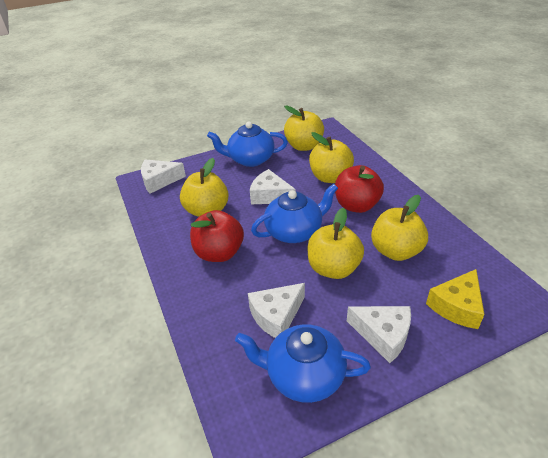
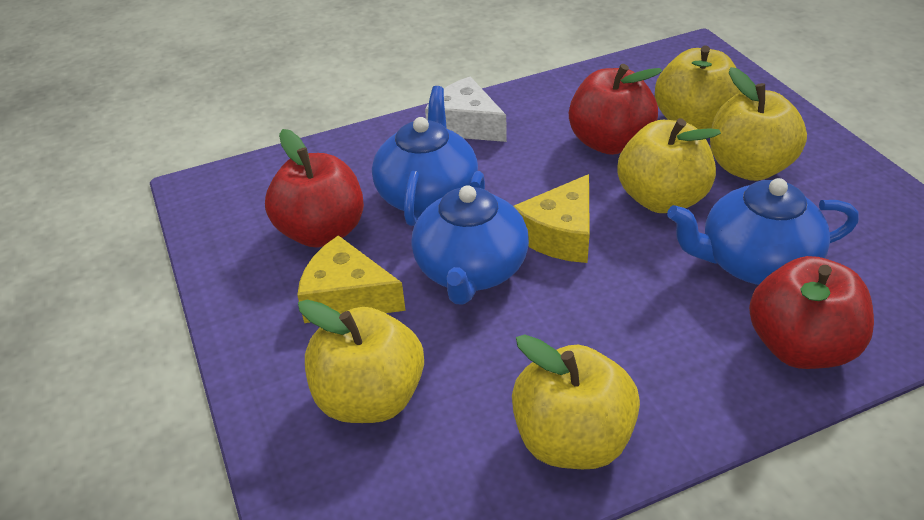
red apple: [190,210,244,262] [335,165,384,213] = 2 -> [265,129,364,248] [569,64,662,155] [749,256,874,369] = 3
white cheese: [141,160,186,194] [248,283,305,338] [250,169,295,204] [347,306,411,363] = 4 -> [425,77,507,142] = 1
yellow cheese: [426,269,485,329] = 1 -> [297,235,406,323] [513,174,590,263] = 2

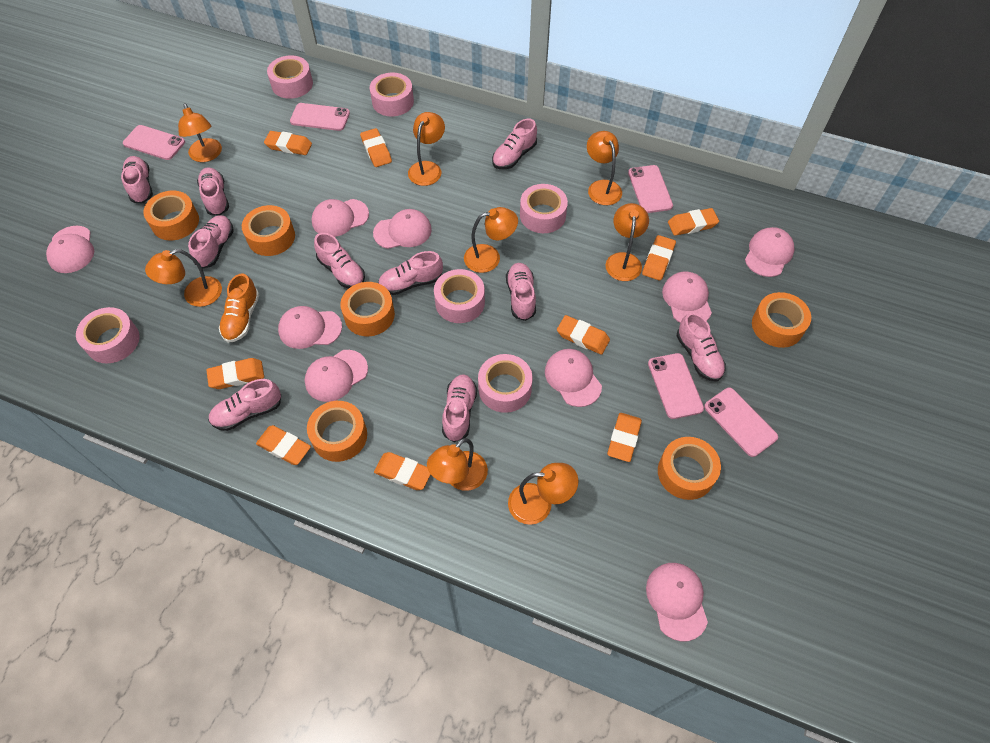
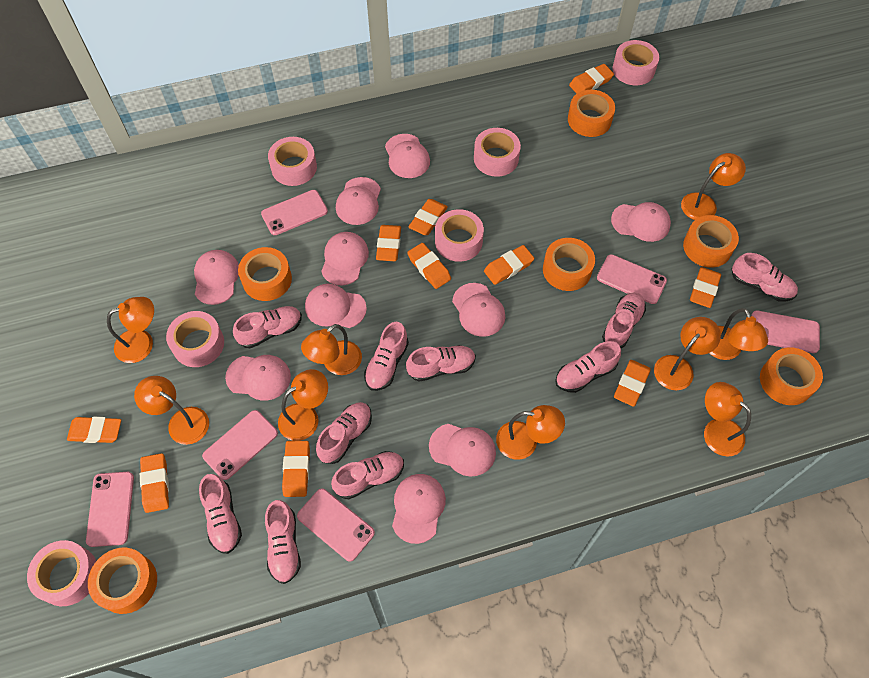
orange eraser: [206,358,264,389] [256,425,311,465] [264,131,312,155] [360,128,392,167] [374,452,431,490] [557,315,610,355] [607,413,642,462] [642,235,676,281] [668,208,719,236] = 9 -> [67,417,121,443] [140,453,169,513] [282,441,310,497] [376,225,401,261] [407,243,451,289] [408,199,448,235] [484,245,534,285] [569,64,614,94] [614,360,651,407] [690,267,721,308] = 10
orange lamp: [145,249,222,307] [178,103,222,162] [408,112,445,186] [427,438,488,491] [464,207,518,273] [508,463,578,525] [587,131,622,205] [606,203,649,281] = 8 -> [107,297,154,363] [134,376,209,445] [278,369,328,441] [301,324,362,375] [496,405,565,460] [654,317,721,390] [681,153,746,220] [704,382,751,457] [709,308,768,360] = 9
orange shoe: [219,273,259,343] = 1 -> none = 0
pink cap: [46,226,94,273] [278,306,342,349] [305,350,368,402] [312,199,369,237] [373,209,432,249] [545,349,602,407] [646,563,708,641] [662,272,712,323] [745,227,795,277] = 9 -> [194,250,239,305] [225,355,291,401] [305,284,367,328] [321,232,369,285] [336,177,381,225] [385,134,430,178] [392,474,446,544] [429,424,496,476] [452,283,506,337] [611,202,671,242] = 10
pink phone: [123,125,185,160] [290,103,350,131] [628,165,673,213] [648,353,704,419] [704,388,778,457] = 5 -> [86,472,134,547] [202,410,278,480] [261,190,328,235] [297,488,375,562] [597,254,667,304] [751,311,820,353] = 6

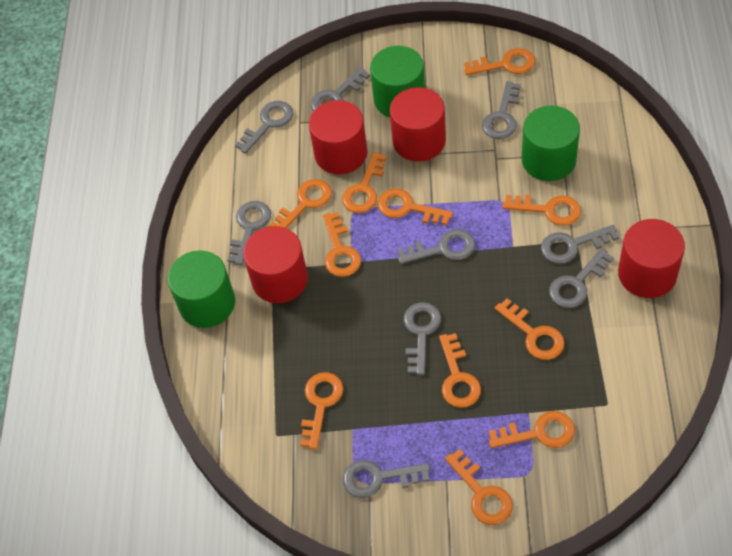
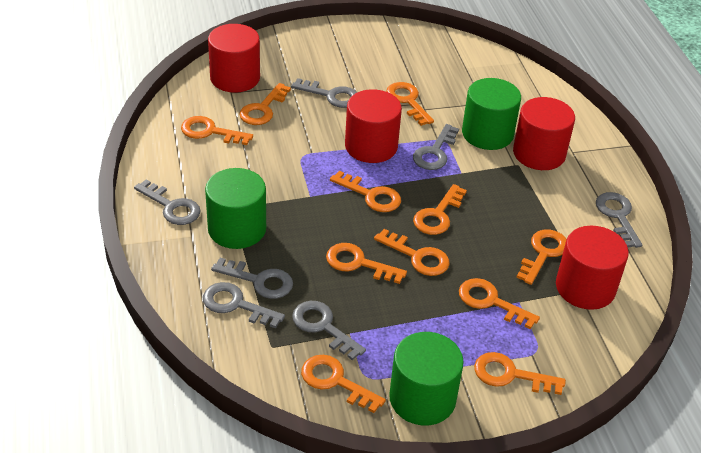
grey key: [227,201,271,265] [235,101,293,154] [311,67,370,111] [343,460,430,498] [397,229,475,264] [403,302,441,375] [482,81,521,139] [541,225,619,264] [549,248,614,308] = 9 -> [134,179,201,225] [203,282,285,329] [211,258,293,299] [291,78,357,108] [292,301,366,360] [413,124,459,170] [596,192,642,248] = 7

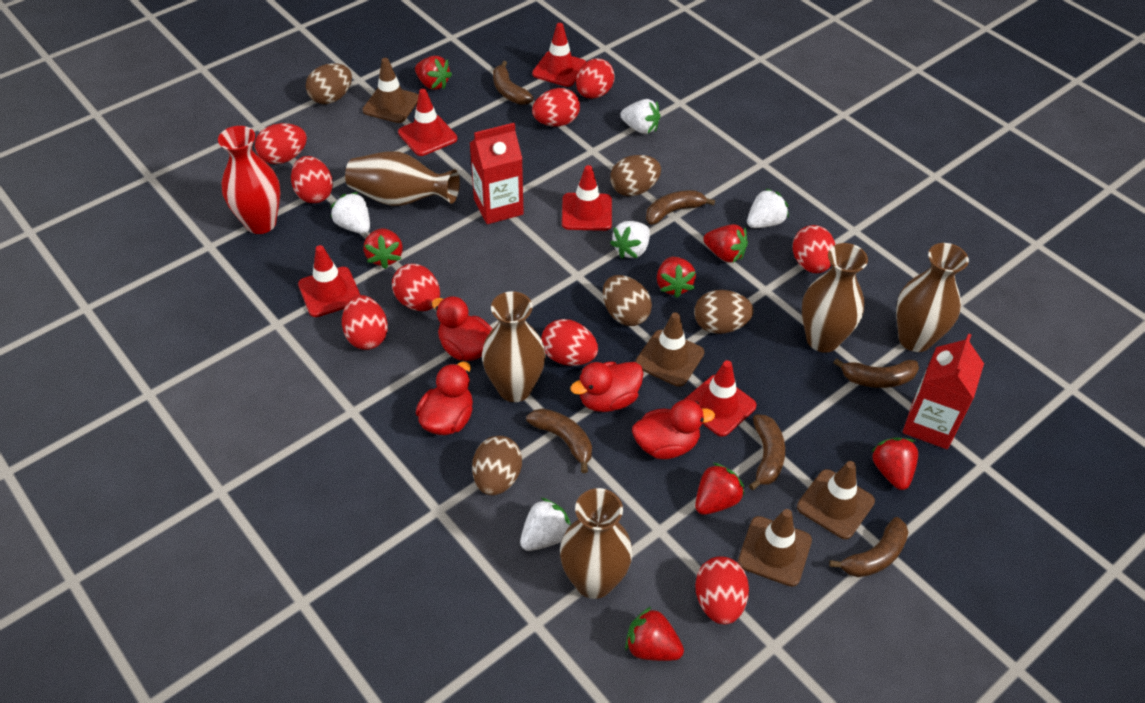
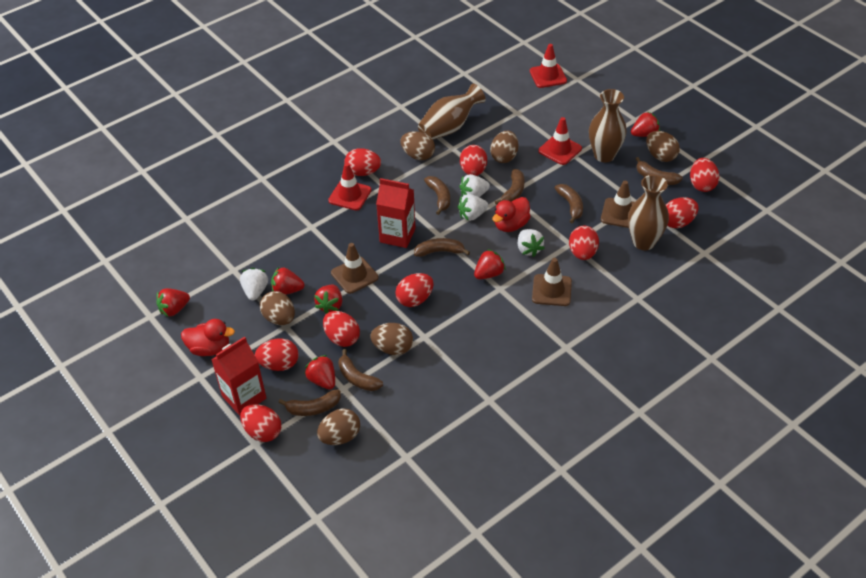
brown banana: [493,61,534,105] [526,408,592,473] [646,190,715,225] [749,414,785,490] [829,517,909,577] [833,358,919,388] = 6 -> [278,389,341,416] [338,349,383,391] [414,238,470,257] [424,176,450,215] [495,169,525,205] [555,184,583,223] [636,157,683,185] = 7
brown egg: [306,63,352,104] [472,436,522,495] [603,275,652,326] [610,155,661,196] [694,290,754,334] = 5 -> [260,291,295,325] [317,408,360,445] [370,323,413,355] [400,131,435,160] [490,131,518,163] [646,131,680,162] = 6
brown traffic cone: [363,58,419,123] [635,312,704,387] [738,509,812,587] [797,461,875,539] = 4 -> [331,243,378,294] [532,258,572,306] [601,181,634,228] = 3
brown vase: [345,152,460,206] [482,291,546,402] [560,488,633,599] [802,243,868,353] [896,243,969,352] = 5 -> [418,84,486,140] [589,89,627,163] [628,175,669,250] = 3
red duck: [416,362,473,435] [432,296,492,361] [570,362,644,412] [632,399,715,459] = 4 -> [181,319,235,356] [492,197,531,232] = 2
red strawberry: [364,228,403,269] [415,56,452,90] [625,607,684,661] [657,257,696,298] [695,463,745,515] [703,224,748,263] [871,437,918,490] = 7 -> [156,288,190,317] [271,267,305,295] [305,355,335,389] [314,285,342,314] [474,249,506,279] [631,111,660,137] = 6
red traffic cone: [298,245,360,317] [398,89,457,156] [532,23,586,87] [562,165,612,231] [684,360,757,437] = 5 -> [328,163,371,210] [530,44,567,88] [538,117,582,165] = 3
red vase: [218,126,281,234] = 1 -> none = 0
white strawberry: [331,192,370,234] [520,498,571,551] [610,221,650,258] [620,99,660,134] [747,188,789,228] = 5 -> [240,268,268,301] [458,194,488,221] [459,174,490,197] [518,229,545,257] = 4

------------------------

TRY IT:
Looking at the data above, write out exactly the lines that start at the one containing "orange lamp: [145,249,222,307]" and end at the one containing "pink phone: [123,125,185,160]"; include both and nothing beyond.

RESPONSE TO THIS TASK:
orange lamp: [145,249,222,307] [178,103,222,162] [408,112,445,186] [427,438,488,491] [464,207,518,273] [508,463,578,525] [587,131,622,205] [606,203,649,281] = 8 -> [107,297,154,363] [134,376,209,445] [278,369,328,441] [301,324,362,375] [496,405,565,460] [654,317,721,390] [681,153,746,220] [704,382,751,457] [709,308,768,360] = 9
orange shoe: [219,273,259,343] = 1 -> none = 0
pink cap: [46,226,94,273] [278,306,342,349] [305,350,368,402] [312,199,369,237] [373,209,432,249] [545,349,602,407] [646,563,708,641] [662,272,712,323] [745,227,795,277] = 9 -> [194,250,239,305] [225,355,291,401] [305,284,367,328] [321,232,369,285] [336,177,381,225] [385,134,430,178] [392,474,446,544] [429,424,496,476] [452,283,506,337] [611,202,671,242] = 10
pink phone: [123,125,185,160] [290,103,350,131] [628,165,673,213] [648,353,704,419] [704,388,778,457] = 5 -> [86,472,134,547] [202,410,278,480] [261,190,328,235] [297,488,375,562] [597,254,667,304] [751,311,820,353] = 6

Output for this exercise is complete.